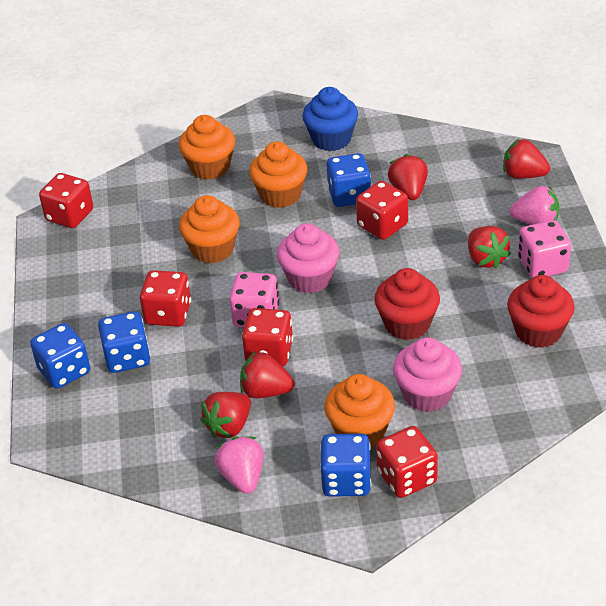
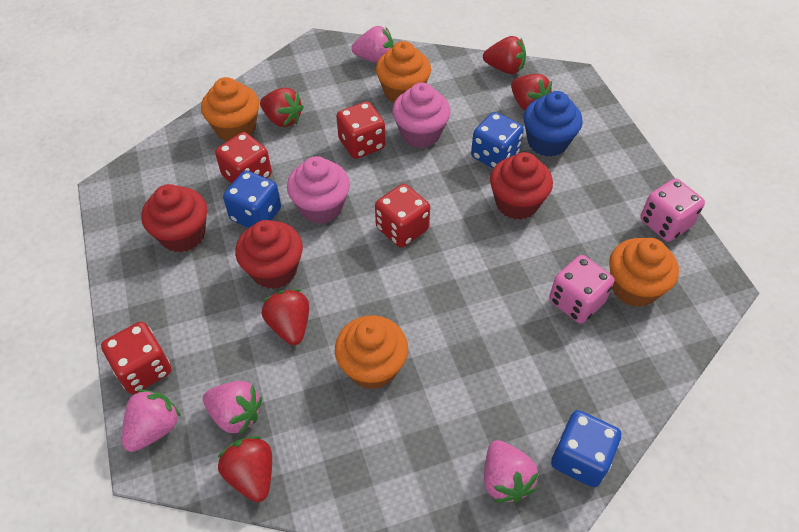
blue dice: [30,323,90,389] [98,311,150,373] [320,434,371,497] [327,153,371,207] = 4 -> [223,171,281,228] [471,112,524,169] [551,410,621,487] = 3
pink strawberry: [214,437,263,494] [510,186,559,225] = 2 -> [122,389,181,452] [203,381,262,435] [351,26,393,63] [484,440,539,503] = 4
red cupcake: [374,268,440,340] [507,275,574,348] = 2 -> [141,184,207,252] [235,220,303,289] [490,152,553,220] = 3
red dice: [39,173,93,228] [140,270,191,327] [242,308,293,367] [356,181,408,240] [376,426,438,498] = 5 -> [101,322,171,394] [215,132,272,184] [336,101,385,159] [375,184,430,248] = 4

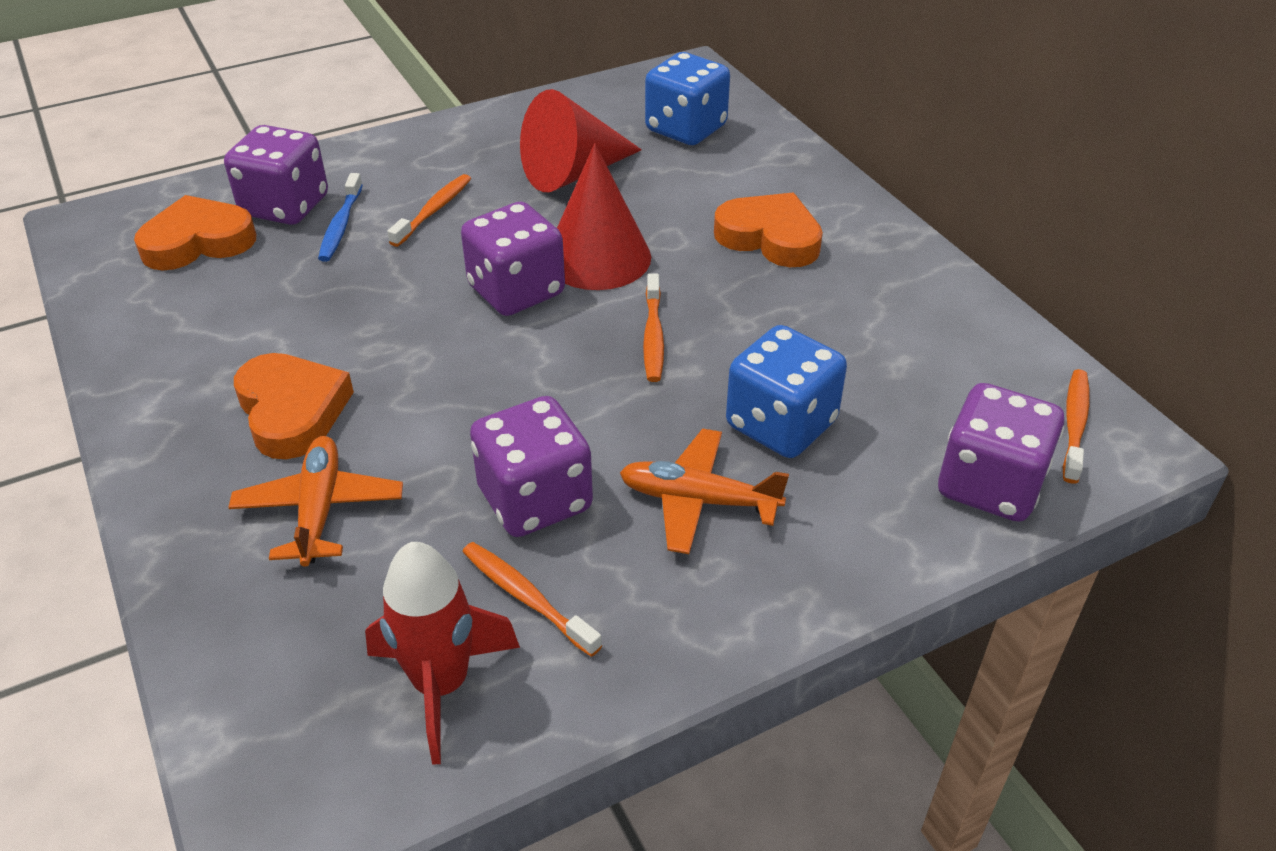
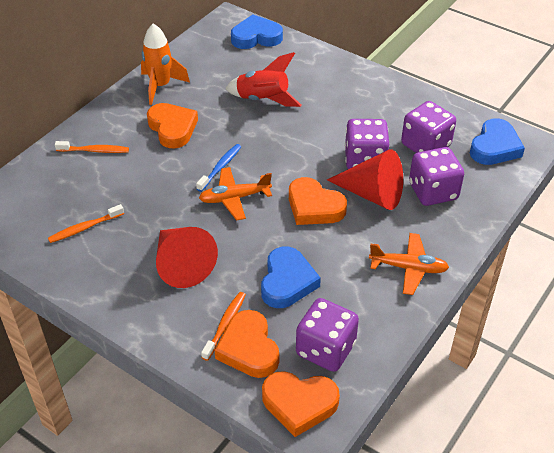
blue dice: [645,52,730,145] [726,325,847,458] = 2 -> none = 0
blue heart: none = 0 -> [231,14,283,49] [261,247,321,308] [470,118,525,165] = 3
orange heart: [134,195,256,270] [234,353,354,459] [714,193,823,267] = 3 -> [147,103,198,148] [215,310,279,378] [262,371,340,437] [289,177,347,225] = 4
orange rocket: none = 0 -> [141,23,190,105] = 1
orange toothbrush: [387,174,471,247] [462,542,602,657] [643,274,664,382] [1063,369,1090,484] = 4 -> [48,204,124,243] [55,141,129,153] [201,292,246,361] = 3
++++
§ THE TASK: Start at the line containing "red dice: [39,173,93,228]" above and stop at the line containing "blue heart: none". Output those lines exactly, both included, but none of the pictures.

§ FINAL ANSWER:
red dice: [39,173,93,228] [140,270,191,327] [242,308,293,367] [356,181,408,240] [376,426,438,498] = 5 -> [101,322,171,394] [215,132,272,184] [336,101,385,159] [375,184,430,248] = 4

blue dice: [645,52,730,145] [726,325,847,458] = 2 -> none = 0
blue heart: none = 0 -> [231,14,283,49] [261,247,321,308] [470,118,525,165] = 3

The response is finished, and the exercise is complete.